### EXERCISE
Without the pictures, give the entries below again exactly as written.

### EXERCISE INPUT
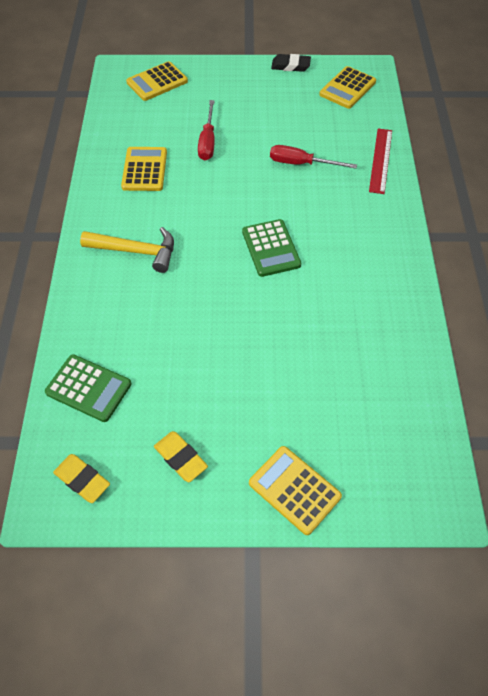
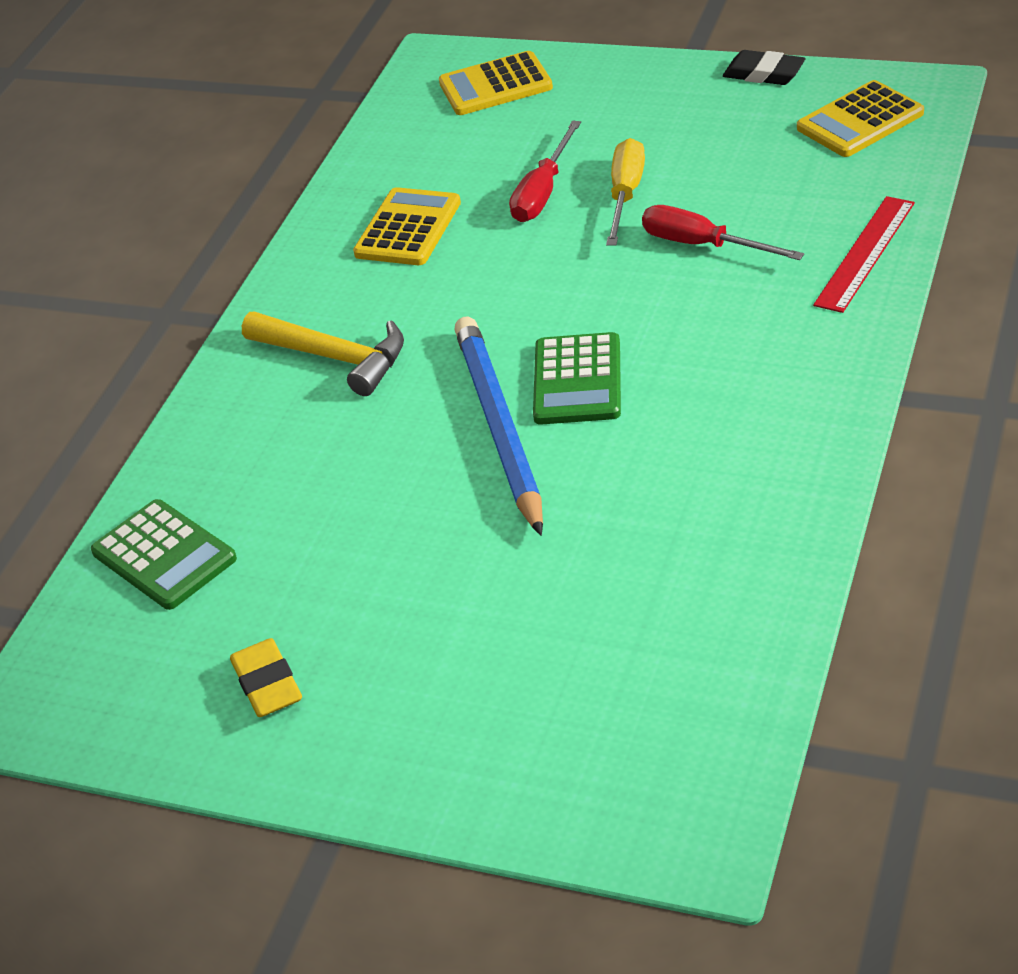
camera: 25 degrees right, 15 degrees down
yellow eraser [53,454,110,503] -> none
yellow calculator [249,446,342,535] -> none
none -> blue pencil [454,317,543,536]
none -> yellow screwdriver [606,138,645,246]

### RESPONSE BELOW
camera: 25 degrees right, 15 degrees down
yellow eraser [53,454,110,503] -> none
yellow calculator [249,446,342,535] -> none
none -> blue pencil [454,317,543,536]
none -> yellow screwdriver [606,138,645,246]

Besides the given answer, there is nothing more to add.